Go through the listing below from the line containing "green light bulb: 2 -> 3" to its last line, retyping each line exactly and nothing else.

(AVAILABLE DATA Opens)

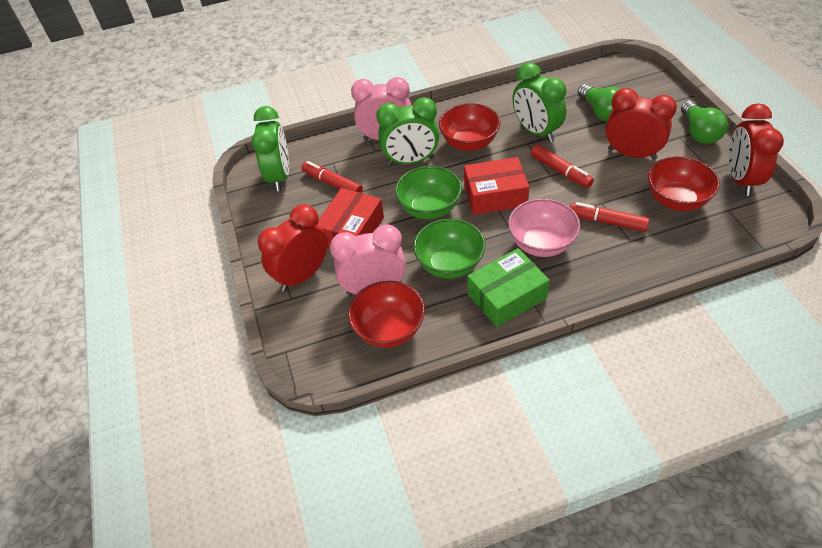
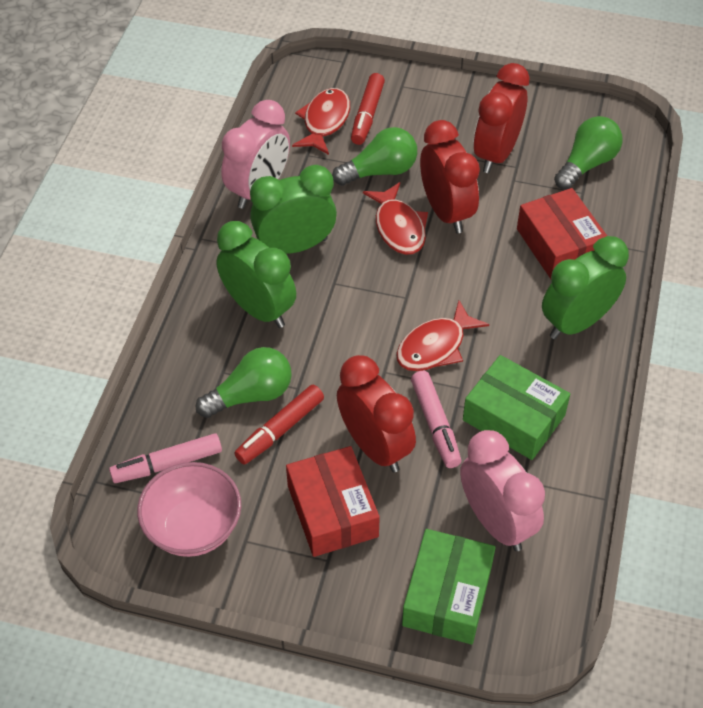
green bowl: 2 -> 0
green box: 1 -> 2
green light bulb: 2 -> 3
pink marker: 0 -> 2
red bowl: 3 -> 0
red fish: 0 -> 3
red marker: 3 -> 2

(AVAILABLE DATA Closes)

SOLUTION FOR THIS EXERCISE:
green light bulb: 2 -> 3
pink marker: 0 -> 2
red bowl: 3 -> 0
red fish: 0 -> 3
red marker: 3 -> 2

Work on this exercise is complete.